== Segment start ==

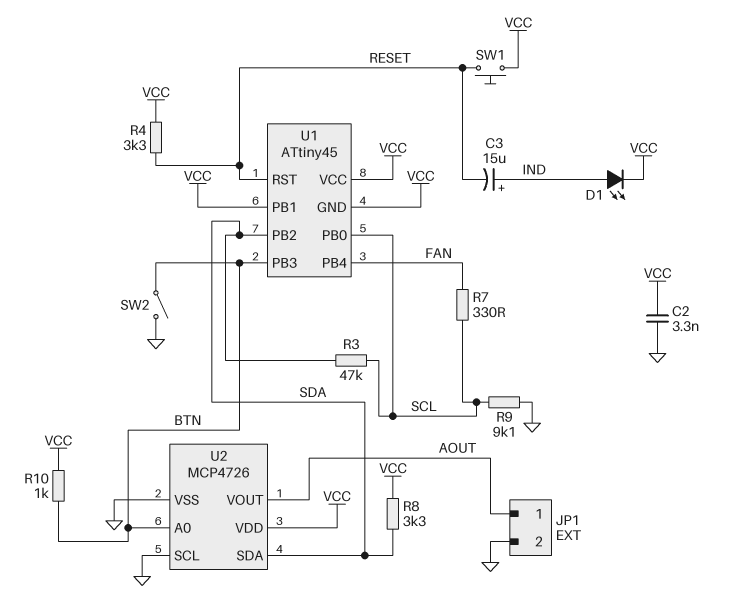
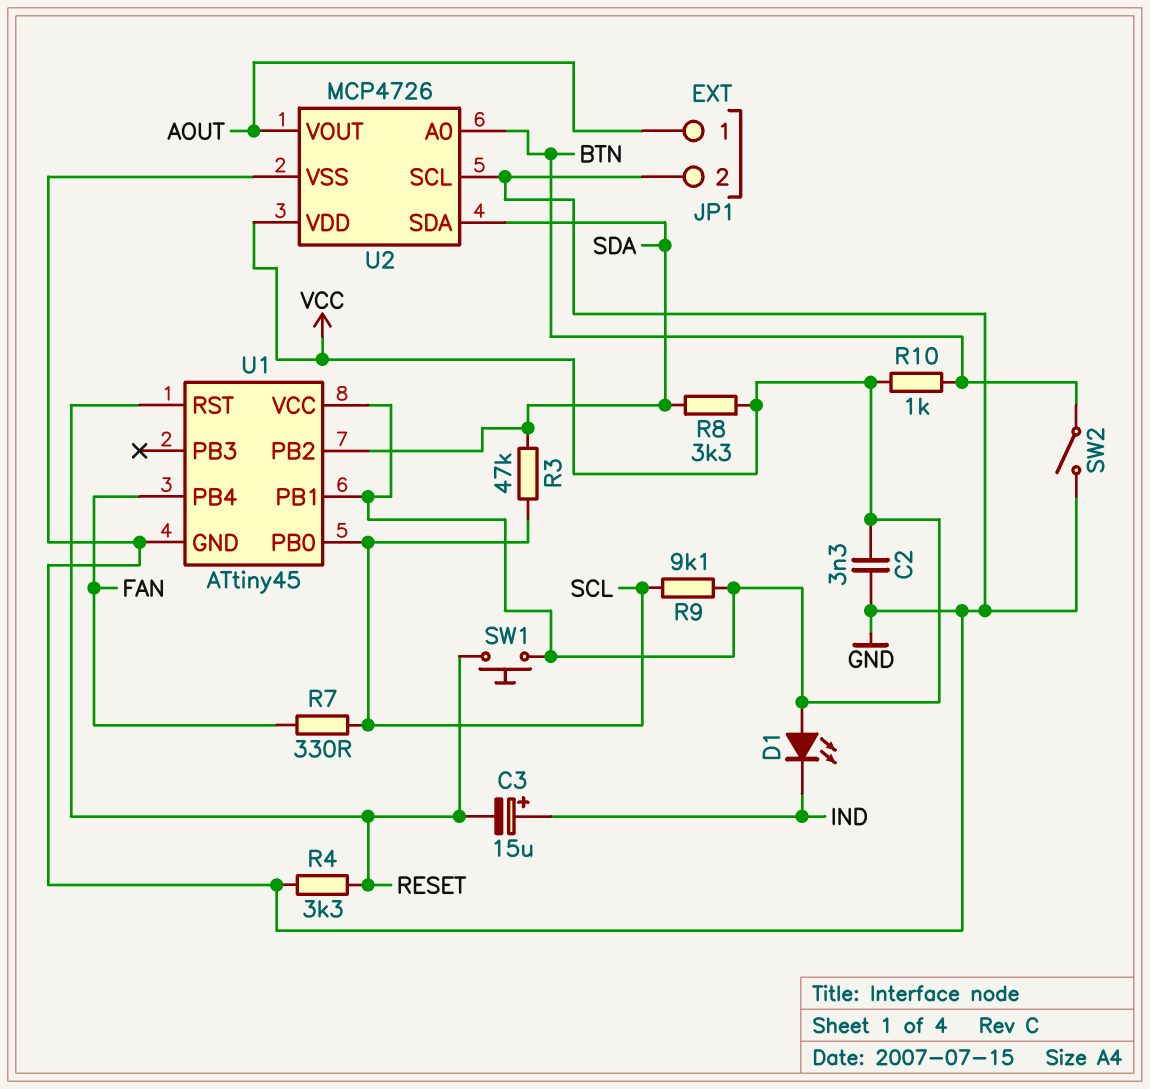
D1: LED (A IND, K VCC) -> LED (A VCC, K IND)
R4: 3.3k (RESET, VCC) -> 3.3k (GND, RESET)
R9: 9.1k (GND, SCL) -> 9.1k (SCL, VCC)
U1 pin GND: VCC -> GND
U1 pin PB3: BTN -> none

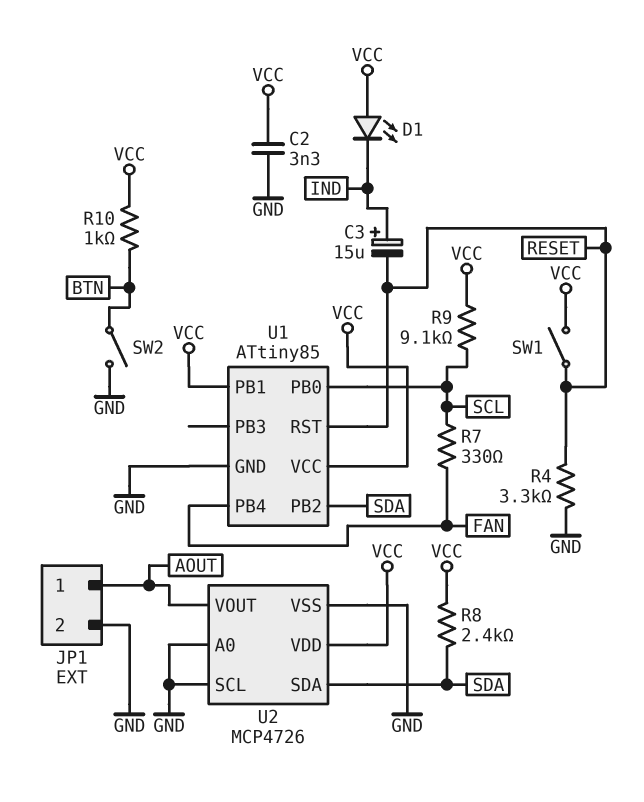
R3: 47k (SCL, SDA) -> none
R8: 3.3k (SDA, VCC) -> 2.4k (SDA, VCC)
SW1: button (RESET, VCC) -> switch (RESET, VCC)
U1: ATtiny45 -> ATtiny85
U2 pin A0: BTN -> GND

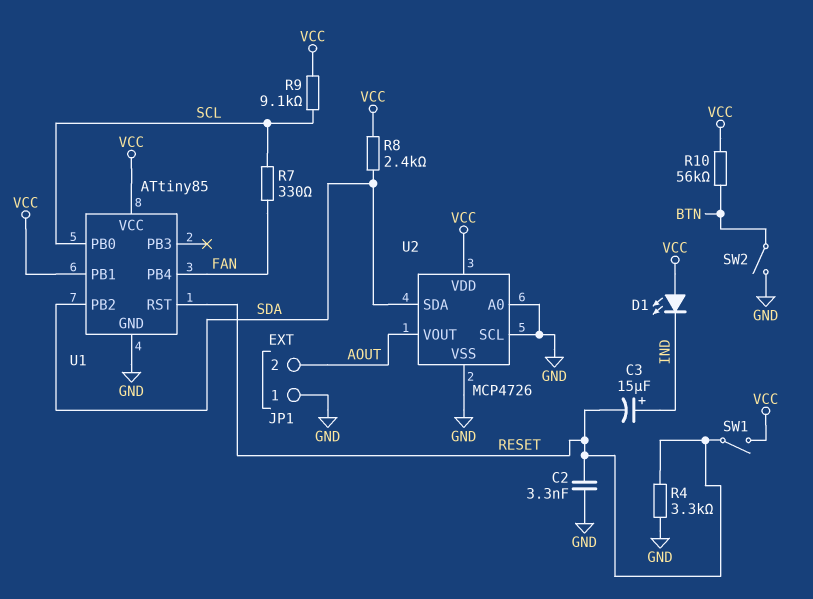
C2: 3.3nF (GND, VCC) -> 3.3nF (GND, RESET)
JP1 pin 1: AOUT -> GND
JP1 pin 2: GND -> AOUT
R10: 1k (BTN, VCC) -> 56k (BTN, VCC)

== Segment end ==

HOW TO COMPLETE THIS TASK:
Would you please return every line in the listing where "none" shows up?

EXERCISE OUTPUT:
U1 pin PB3: BTN -> none
R3: 47k (SCL, SDA) -> none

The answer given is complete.